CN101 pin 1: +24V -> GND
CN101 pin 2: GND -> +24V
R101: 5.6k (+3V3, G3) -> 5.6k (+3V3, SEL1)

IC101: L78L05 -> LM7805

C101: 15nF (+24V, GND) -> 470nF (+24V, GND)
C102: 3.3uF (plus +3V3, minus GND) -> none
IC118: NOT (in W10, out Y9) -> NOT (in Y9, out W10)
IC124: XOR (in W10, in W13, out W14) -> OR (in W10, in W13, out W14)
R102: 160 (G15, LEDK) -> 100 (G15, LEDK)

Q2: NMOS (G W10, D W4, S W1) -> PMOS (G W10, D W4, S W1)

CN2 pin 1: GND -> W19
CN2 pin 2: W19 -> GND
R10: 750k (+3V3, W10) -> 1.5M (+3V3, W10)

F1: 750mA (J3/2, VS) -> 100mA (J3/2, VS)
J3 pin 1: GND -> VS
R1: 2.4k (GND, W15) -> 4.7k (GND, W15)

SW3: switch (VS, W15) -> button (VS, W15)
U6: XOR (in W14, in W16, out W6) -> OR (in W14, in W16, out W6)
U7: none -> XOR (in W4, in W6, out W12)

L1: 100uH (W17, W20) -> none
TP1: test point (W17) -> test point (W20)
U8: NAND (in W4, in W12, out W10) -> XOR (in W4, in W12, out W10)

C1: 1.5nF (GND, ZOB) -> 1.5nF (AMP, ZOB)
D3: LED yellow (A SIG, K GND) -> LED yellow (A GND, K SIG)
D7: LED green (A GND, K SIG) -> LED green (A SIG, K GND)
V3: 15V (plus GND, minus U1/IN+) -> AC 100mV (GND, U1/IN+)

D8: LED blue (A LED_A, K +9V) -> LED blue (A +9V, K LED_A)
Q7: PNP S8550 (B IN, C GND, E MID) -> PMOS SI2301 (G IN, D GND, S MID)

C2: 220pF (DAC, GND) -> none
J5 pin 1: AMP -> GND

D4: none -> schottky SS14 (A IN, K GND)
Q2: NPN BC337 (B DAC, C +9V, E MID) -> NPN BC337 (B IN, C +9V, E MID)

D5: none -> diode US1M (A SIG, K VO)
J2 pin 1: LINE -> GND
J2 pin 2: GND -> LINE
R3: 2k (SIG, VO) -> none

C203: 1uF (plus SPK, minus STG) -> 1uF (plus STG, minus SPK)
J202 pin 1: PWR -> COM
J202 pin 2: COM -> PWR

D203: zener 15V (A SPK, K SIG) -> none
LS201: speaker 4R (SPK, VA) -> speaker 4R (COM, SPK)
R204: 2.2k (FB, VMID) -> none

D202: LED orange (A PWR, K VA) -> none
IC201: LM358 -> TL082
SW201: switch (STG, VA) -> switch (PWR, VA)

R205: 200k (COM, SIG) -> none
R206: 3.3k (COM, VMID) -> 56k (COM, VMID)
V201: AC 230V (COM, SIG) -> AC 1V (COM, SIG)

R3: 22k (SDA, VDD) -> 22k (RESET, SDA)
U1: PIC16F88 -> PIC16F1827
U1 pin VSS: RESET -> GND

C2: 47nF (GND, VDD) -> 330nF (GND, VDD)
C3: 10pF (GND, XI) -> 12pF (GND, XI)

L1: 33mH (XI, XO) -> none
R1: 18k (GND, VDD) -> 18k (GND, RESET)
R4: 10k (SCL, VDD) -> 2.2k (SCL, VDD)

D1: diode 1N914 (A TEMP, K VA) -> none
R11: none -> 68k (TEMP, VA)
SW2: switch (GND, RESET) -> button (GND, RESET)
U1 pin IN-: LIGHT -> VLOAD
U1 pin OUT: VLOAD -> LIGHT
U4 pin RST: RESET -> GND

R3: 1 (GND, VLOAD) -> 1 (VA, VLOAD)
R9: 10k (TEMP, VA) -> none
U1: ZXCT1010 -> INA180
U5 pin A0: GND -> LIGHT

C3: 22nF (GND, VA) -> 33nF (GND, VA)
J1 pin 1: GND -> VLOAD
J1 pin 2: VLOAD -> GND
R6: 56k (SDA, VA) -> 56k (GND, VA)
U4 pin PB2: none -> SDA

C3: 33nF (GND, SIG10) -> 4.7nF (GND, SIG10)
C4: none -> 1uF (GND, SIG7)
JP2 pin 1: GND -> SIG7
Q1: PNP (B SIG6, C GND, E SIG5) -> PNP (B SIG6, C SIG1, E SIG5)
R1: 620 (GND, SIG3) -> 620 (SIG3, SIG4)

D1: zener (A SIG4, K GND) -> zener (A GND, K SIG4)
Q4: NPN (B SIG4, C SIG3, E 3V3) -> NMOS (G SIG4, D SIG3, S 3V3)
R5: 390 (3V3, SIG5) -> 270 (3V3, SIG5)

Task details:
Across the records, count the lines that contain the word "switch" and give that figure alone.

Solution:
3